**Work required**
Figure out how many lines in these records contain "none". Only the number belongs in the reply.

** Dataset records follows **

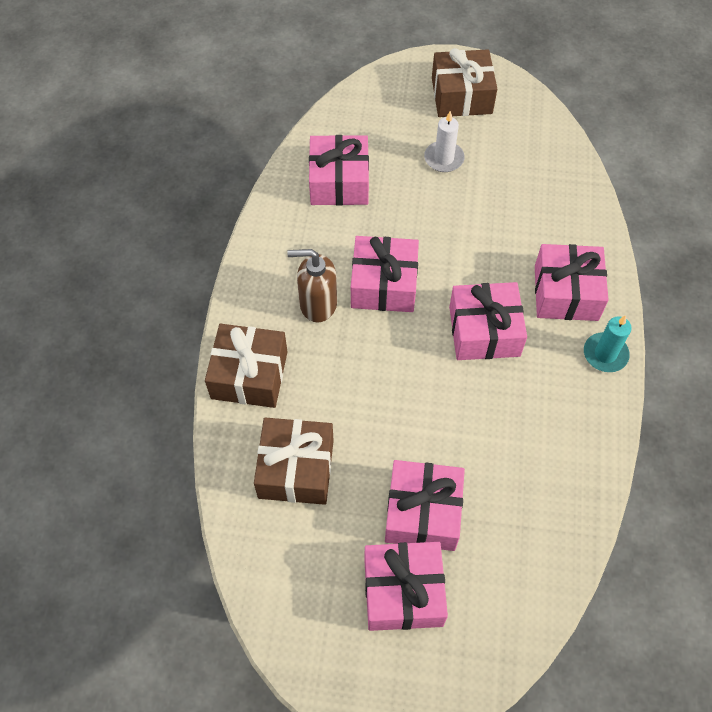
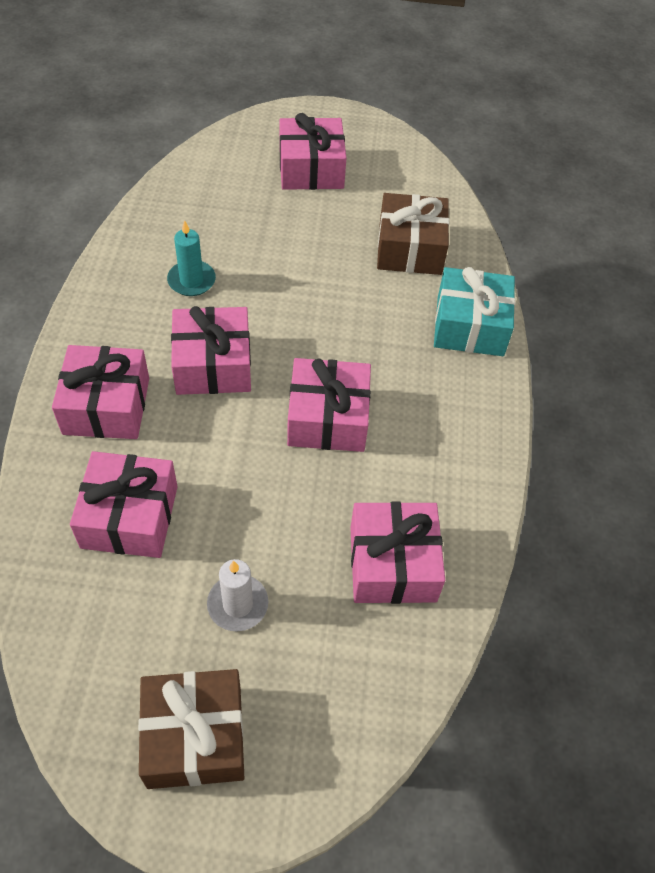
camera: 175 degrees right, 5 degrees down
(249, 375) = (470, 326): brown gift -> turquoise gift
(317, 304) = (405, 397): brown soap dispenser -> none
(422, 512) = (292, 216): pink gift -> pink gift (130, 516)
(605, 354) = (81, 339): turquoise candle -> turquoise candle (191, 280)

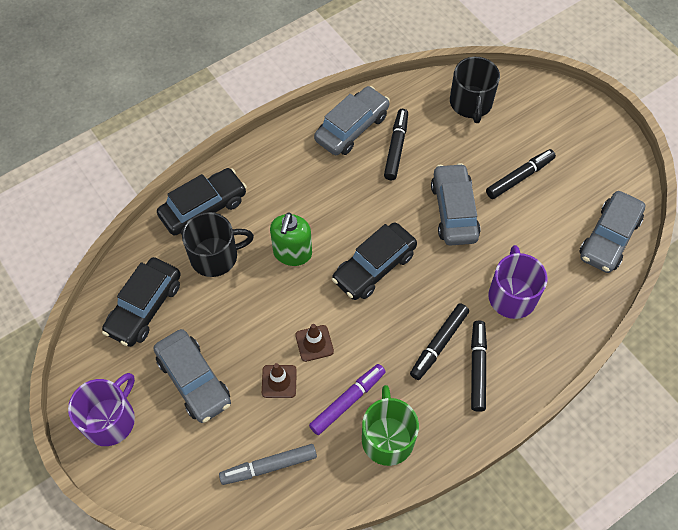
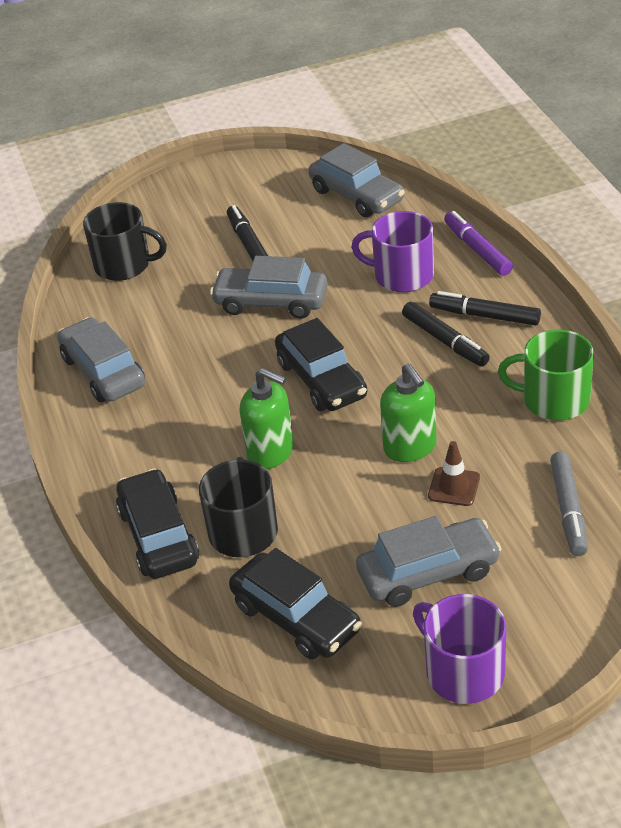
camera: 70 degrees left, 20 degrees down
(314, 343) = (410, 447): brown traffic cone -> green soap dispenser
(347, 401) = (498, 427): purple marker -> purple marker (477, 250)
(396, 148) = (155, 337): black marker -> none

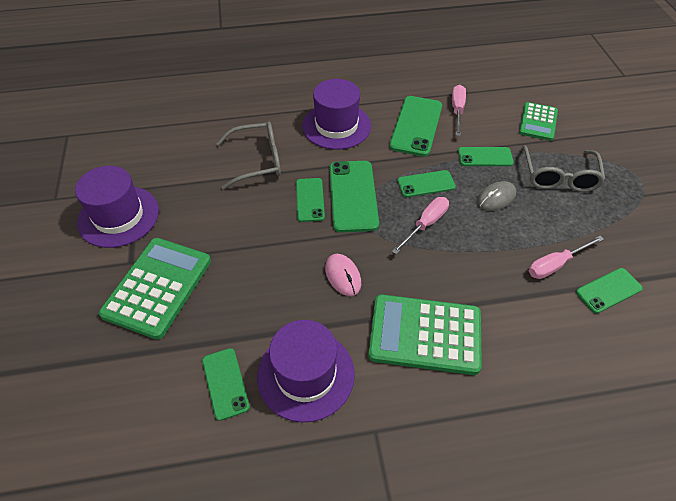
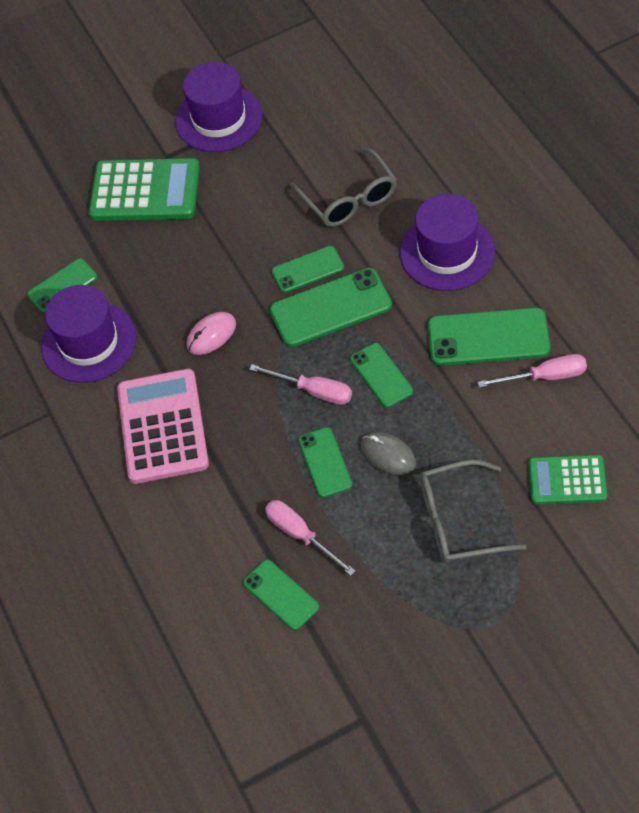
camera: 80 degrees right, 5 degrees up
(425, 334) = (163, 427): green calculator -> pink calculator
(485, 157) = (460, 428): green phone -> green phone (325, 462)

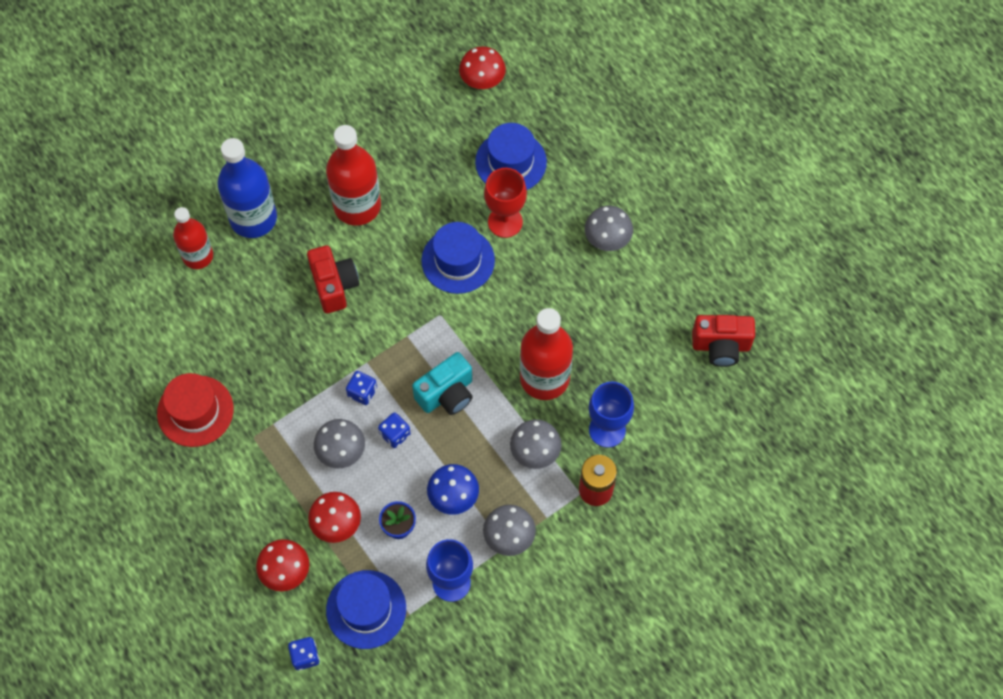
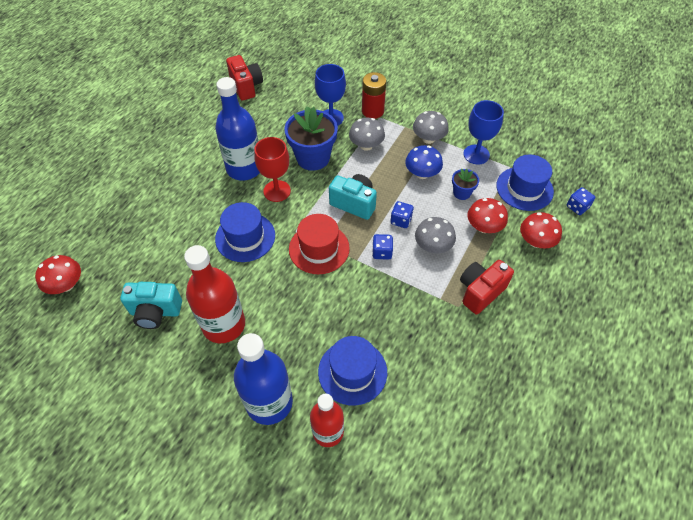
camera: 115 degrees left, 10 degrees down
(195, 411) = (465, 358): red hat -> red hat (319, 248)
(334, 286) = (305, 309): red camera -> red camera (480, 292)
(405, 150) = (155, 312): none -> turquoise camera
(505, 222) = (199, 221): red goblet -> red goblet (277, 191)
(511, 162) = (144, 237): blue hat -> blue hat (352, 372)
(544, 378) = (313, 158): red bottle -> blue flower pot
(565, 293) = (244, 168): none -> blue bottle
(607, 238) = (190, 161): grey mushroom -> none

** End of Dataset records **

**Written response**
5